= The data =
_____

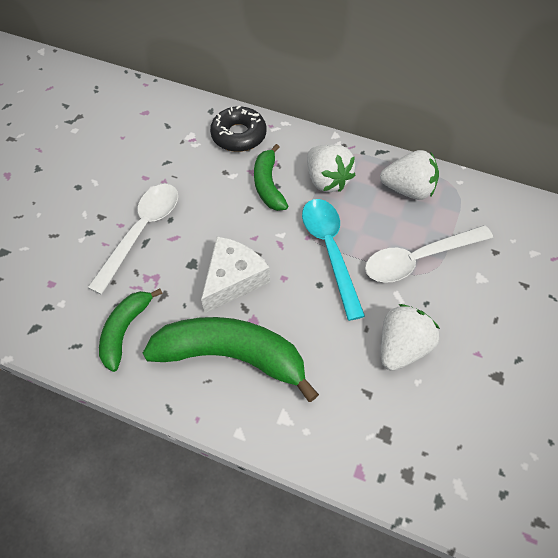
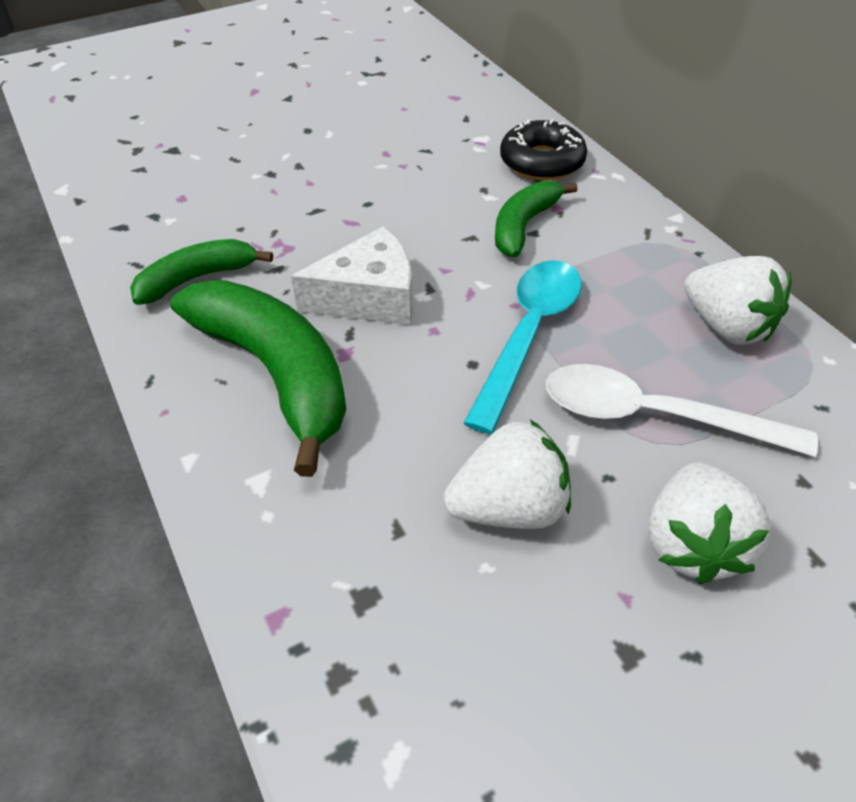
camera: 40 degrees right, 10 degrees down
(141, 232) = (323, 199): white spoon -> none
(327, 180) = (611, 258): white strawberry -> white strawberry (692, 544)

_____

= Aim of the task =
For every line above that includes the word "white", return the line.

= Response to this task =
(141, 232) = (323, 199): white spoon -> none
(327, 180) = (611, 258): white strawberry -> white strawberry (692, 544)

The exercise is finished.